→ **Assignment**:
Here is a block of records. Copy every line in it that includes "switch".
(Beginning of Data supplied)
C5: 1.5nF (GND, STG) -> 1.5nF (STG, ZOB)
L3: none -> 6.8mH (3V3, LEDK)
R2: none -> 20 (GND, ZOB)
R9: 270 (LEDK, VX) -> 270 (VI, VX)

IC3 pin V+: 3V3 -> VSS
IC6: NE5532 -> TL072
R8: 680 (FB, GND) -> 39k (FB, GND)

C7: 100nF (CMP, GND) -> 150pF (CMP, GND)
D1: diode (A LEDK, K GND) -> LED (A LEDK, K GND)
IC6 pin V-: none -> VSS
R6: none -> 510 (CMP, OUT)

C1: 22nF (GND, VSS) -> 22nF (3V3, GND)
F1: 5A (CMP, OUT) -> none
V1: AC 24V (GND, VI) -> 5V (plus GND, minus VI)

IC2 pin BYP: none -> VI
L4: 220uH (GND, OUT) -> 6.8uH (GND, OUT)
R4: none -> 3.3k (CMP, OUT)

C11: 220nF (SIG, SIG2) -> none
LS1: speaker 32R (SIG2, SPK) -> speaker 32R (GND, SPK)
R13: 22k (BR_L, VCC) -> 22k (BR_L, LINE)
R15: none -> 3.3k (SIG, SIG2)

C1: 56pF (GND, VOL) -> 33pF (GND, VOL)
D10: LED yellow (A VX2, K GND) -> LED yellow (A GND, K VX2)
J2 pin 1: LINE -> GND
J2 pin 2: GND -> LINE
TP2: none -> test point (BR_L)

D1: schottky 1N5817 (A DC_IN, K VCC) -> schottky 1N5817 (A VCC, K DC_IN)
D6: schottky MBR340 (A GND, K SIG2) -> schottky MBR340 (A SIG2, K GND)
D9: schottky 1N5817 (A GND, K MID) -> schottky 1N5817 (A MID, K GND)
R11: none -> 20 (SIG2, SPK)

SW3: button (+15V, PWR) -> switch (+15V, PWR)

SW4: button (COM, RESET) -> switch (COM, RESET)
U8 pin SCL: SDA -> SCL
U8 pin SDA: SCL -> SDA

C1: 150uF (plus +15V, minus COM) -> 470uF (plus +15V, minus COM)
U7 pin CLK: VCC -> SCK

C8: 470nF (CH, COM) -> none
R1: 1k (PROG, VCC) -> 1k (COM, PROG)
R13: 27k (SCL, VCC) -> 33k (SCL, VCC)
(End of Data supplied)
→ **Exercise response**:
SW3: button (+15V, PWR) -> switch (+15V, PWR)
SW4: button (COM, RESET) -> switch (COM, RESET)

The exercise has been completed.